_Direction_
Copy the data verbatim, from the very start through the line that contains "e''4 cis''4-.-^ dis''4^\markup", with both ends included. Leave the pictures out of your answer.

_Data supplied_
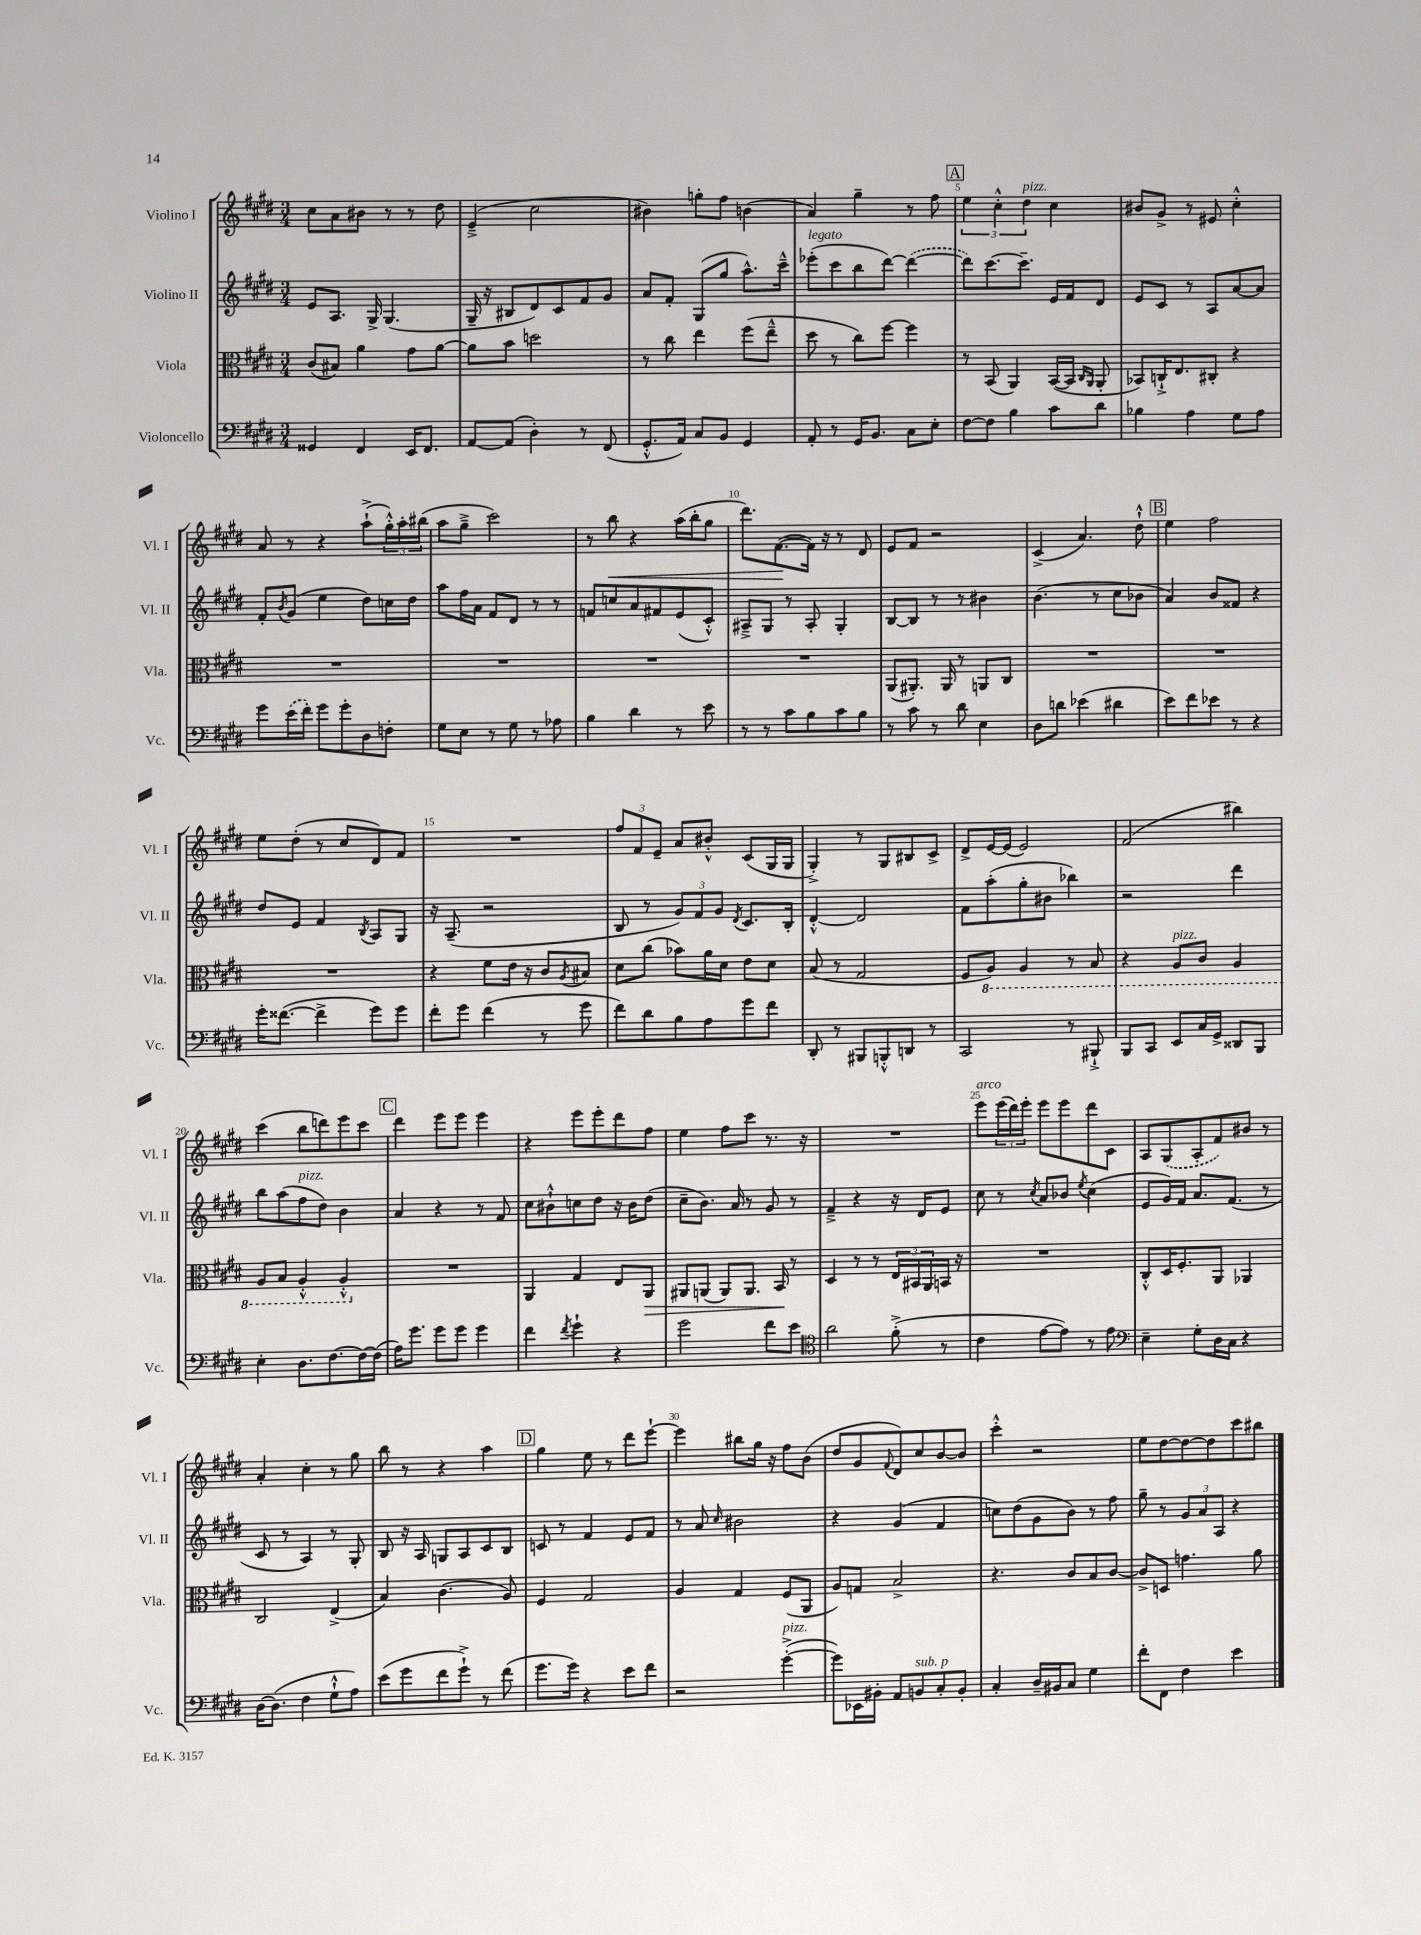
<<
\new StaffGroup <<
\new Staff = "s0" \with { instrumentName = "Violino I" shortInstrumentName = "Vl. I" } {
    \clef treble \key e \major \numericTimeSignature \time 3/4
    cis''8 a'8 bis'8 r8 r8 dis''8 |
    e'4--->( cis''2 |
    bis'4) g''8-. fis''8 b'4( |
    a'4) gis''4-- r8 fis''8 |
    \mark \markup { \box "A" } \tuplet 3/2 { e''4 cis''4-.-^ dis''4^\markup { \italic "pizz." } } cis''4 |
    bis'8 gis'8-> r8 eis'8 cis''4-.-^ |
    a'8 r8 r4 a''8-!->( \tuplet 3/2 { gis''16-.-^) a''16-. bis''16( } |
    a''8 gis''8---> cis'''2) |
    r8 b''8\< r4 a''16( b''16-. gis''8 |
    dis'''8.) fis'8.~\!( fis'16) r16 r8 dis'8 |
    e'8 fis'8 r2 |
    cis'4->( a'4.) dis''8-!-^ |
    \mark \markup { \box "B" } e''4 fis''2 |
    e''8 dis''8-.( r8 cis''8 dis'8) fis'8 |
    R2. |
    \tuplet 3/2 { fis''8 fis'8 e'8-- } a'8 bis'8-.-^ cis'8( gis16 gis16 |
    gis4-.->) r8 gis8 bis8 cis'8-> |
    dis'8-> e'16~ e'16( e'2) |
    fis'2( bis''4) |
    cis'''4( b''8 d'''8) e'''8 cis'''8 |
    \mark \markup { \box "C" } dis'''4 e'''8 e'''8 e'''4 |
    r4 e'''8 e'''8-. dis'''8 fis''8 |
    e''4 fis''8 cis'''8 r8. r16 |
    R2. |
    e'''8^\markup { \italic "arco" } \tuplet 3/2 { e'''16( dis'''16) e'''16-. } e'''8 e'''8 dis'''8 cis'8 |
    a8 \once \slurDashed gis8( a8-. fis'8) bis'8 r8 |
    a'4-. cis''4-. r8 gis''8 |
    b''8 r8 r4 a''4 |
    \mark \markup { \box "D" } gis''4 e''8 r8 dis'''8 e'''8~-! |
    e'''4 bis''8 gis''16 r16 fis''8 b'8( |
    dis''8 gis'8 \appoggiatura { fis'8 } dis'8) cis''8 b'8~ b'8 |
    cis'''4-.-^ r2 |
    e''8 dis''8~ dis''8~ dis''8 cis'''8 bis''8 \bar "|." |
}
\new Staff = "s1" \with { instrumentName = "Violino II" shortInstrumentName = "Vl. II" } {
    \clef treble \key e \major \numericTimeSignature \time 3/4
    e'8 a8. gis16-> gis4.( |
    gis16-- r16 bis8 dis'8) cis'8 fis'8 gis'8 |
    a'8 fis'8-. gis8( gis''8 a''8.-^) cis'''16---^ |
    ees'''8-.^\markup { \italic "legato" }( cis'''8 b''8 dis'''8~) \once \slurDashed dis'''4~( |
    \mark \markup { \box "A" } dis'''8) cis'''8.~ cis'''8.-- e'16 fis'16 dis'8 |
    e'8 cis'8 r8 a8 a'8~ a'8 |
    fis'8-. \acciaccatura { b'8 } gis'8( e''4 dis''8) c''16 dis''16 |
    a''8 fis''16 a'16 fis'8 dis'8 r8 r8 |
    f'8 c''8 a'8 fis'8 e'8( cis'8-.-^) |
    ais8---> gis8 r8 ais8-. gis4-. |
    b8~ b8 r8 r8 bis'4 |
    b'4.( r8 cis''8 bes'8 |
    \mark \markup { \box "B" } a'4) b'8 fisis'8 r4 |
    dis''8 e'8 fis'4 \acciaccatura { b8 } a8 gis8 |
    r16 a8.--( r2 |
    b8 r8 \tuplet 3/2 { gis'8) fis'8 gis'8 } \acciaccatura { dis'8 } cis'8. b16-. |
    dis'4~-.-^ dis'2 |
    fis'8 a''8-.( gis''8-. bis'8 bes''4) |
    r2 dis'''4 |
    b''8 a''8( fis''8^\markup { \italic "pizz." } dis''8) b'4 |
    \mark \markup { \box "C" } a'4 r4 r8 fis'8 |
    cis''8 bis'8-!-^ c''8 dis''8 r16 bis'16 dis''8( |
    cis''8-- b'8.) a'16 r8 gis'8 r8 |
    fis'4---> r4 r16 dis'16 e'8 |
    cis''8 r8 \acciaccatura { cis''8 } a'8 bes'8 \acciaccatura { e''8 } cis''4( |
    e'8 gis'16) fis'16 a'8. fis'8.( r8 |
    cis'8 r8 a4) r8 gis8-. |
    b8 r16 a16 g8 a8 cis'8 b8 |
    \mark \markup { \box "D" } c'8 r8 fis'4 e'8 fis'8 |
    r8 a'8 \grace { cis''16 } bis'2 |
    r4 gis'4( fis'4 |
    c''8) dis''8( gis'8 b'8) r8 fis''8 |
    gis''8-- r8 \tuplet 3/2 { gis'8 a'8 a8 } r4 \bar "|." |
}
\new Staff = "s2" \with { instrumentName = "Viola" shortInstrumentName = "Vla." } {
    \clef alto \key e \major \numericTimeSignature \time 3/4
    cis'8( bis8) a'4 gis'8 a'8~ |
    a'8 b'8 d''2 |
    r8 cis''8 e''4 fis''8( e''8---^ |
    dis''8 r8 cis''8) fis''8~ fis''4 |
    \mark \markup { \box "A" } r8 b,8( a,4) b,16~( b,16 \grace { cis16 a,16 } a,8-. |
    bes,8) c16-!-> e8. cis8-. r4 |
    R2. |
    R2. |
    R2. |
    R2. |
    a,8( ais,8.-.) ais,16 r8 a,8 cis8 |
    R2. |
    \mark \markup { \box "B" } R2. |
    R2. |
    r4 fis'8 e'16 r16 cis'8 \acciaccatura { a8 } bis8 |
    dis'8 cis''8( bes'8) a'16 dis'16 e'8 dis'8 |
    b8( r8 gis2 |
    fis8 \ottava #-1 a,8) a,4 r8 b,8 |
    r4 a,8^\markup { \italic "pizz." } cis8 a,4 |
    a,8 b,8 a,4-.-^ a,4-.-^ \ottava #0 |
    \mark \markup { \box "C" } R2. |
    a,4 gis4 e8 a,8\> |
    ais,8 a,8( a,8) a,8. b,16\! r8 |
    dis4 r8 r8 \tuplet 3/2 { e16 bis,16 a,16 } b,16 r16 |
    R2. |
    cis8-.-^ dis16 fis8.-. a,8 aes,4 |
    cis2 e4->( |
    b4) cis'4.( a8) |
    \mark \markup { \box "D" } fis4 gis2 |
    a4 gis4 fis8( a,8 |
    a8) g8 b2-> |
    r4. cis'8 b8 cis'8~ |
    cis'8-> d8 g'4. a'8 \bar "|." |
}
\new Staff = "s3" \with { instrumentName = "Violoncello" shortInstrumentName = "Vc." } {
    \clef bass \key e \major \numericTimeSignature \time 3/4
    gisis,4 fis,4 e,16 fis,8. |
    a,8~ a,8( dis4-.) r8 fis,8( |
    gis,8.-.-^ a,16) cis8 b,8 gis,4 |
    a,8-. r8 gis,16 b,8. cis8 e8-. |
    \mark \markup { \box "A" } fis8~ fis8 b4 cis'8 dis'8 |
    bes4 a4 gis8 a8 |
    gis'8 \once \slurDashed e'16( fis'16-.) gis'8 gis'8-. dis8 f8-. |
    gis8 e8 r8 gis8 r8 aes8 |
    b4 dis'4 r8 e'8 |
    r8 r8 cis'8 b8 cis'8 b8 |
    r8 cis'8 r8 dis'8 e4 |
    dis8 d'8 ees'4( dis'4 |
    \mark \markup { \box "B" } e'8) fis'8 ees'8 r8 r4 |
    gis'16-. fisis'8.~( fisis'4-> gis'8) gis'8 |
    fis'8-. gis'8 fis'4( r8 gis'8 |
    fis'8) dis'8 b8 a8 gis'8 fis'8 |
    dis,8-. r8 bis,,8 b,,8-.-^ d,8 r8 |
    cis,2 r8 bis,,8-!-> |
    b,,8 cis,8 e,8 cis16 gis,16-> disis,8 b,,8 |
    e4-. dis8. fis8.~ fis16~ fis16( |
    \mark \markup { \box "C" } a16) gis'8. gis'8 gis'8 gis'4 |
    fis'4 \acciaccatura { fis'8 } gis'4-! r4 |
    gis'2 fis'8 e'8 |
    \clef tenor a'2 fis'8-.->( r8 |
    cis'4 e'8~ e'8) r8 e'8 |
    \clef bass e4-- gis8-. dis16 cis16 r4 |
    dis16~ dis8.( fis4 gis8-!-^ a8) |
    e'8( gis'8 fis'8 gis'8-!->) r8 fis'8( |
    \mark \markup { \box "D" } gis'8. gis'16) r4 e'8 fis'8 |
    r2 gis'4~-.->^\markup { \italic "pizz." }( |
    gis'8) ees,16 bis,16-. a,8 b,8^\markup { \italic "sub. p" } cis8-. b,8-. |
    cis4-. dis16-- bis,16 cis8 gis4 |
    fis'8-. fis,8 fis4 e'4 \bar "|." |
}
>>
>>
\layout { \context { \Score \override BarNumber.break-visibility = ##(#f #t #t) barNumberVisibility = #(every-nth-bar-number-visible 5) } }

_Correct result_
<<
\new StaffGroup <<
\new Staff = "s0" \with { instrumentName = "Violino I" shortInstrumentName = "Vl. I" } {
    \clef treble \key e \major \numericTimeSignature \time 3/4
    cis''8 a'8 bis'8 r8 r8 dis''8 |
    e'4--->( cis''2 |
    bis'4) g''8-. fis''8 b'4( |
    a'4) gis''4-- r8 fis''8 |
    \mark \markup { \box "A" } \tuplet 3/2 { e''4 cis''4-.-^ dis''4^\markup { \italic "pizz." } } cis''4 |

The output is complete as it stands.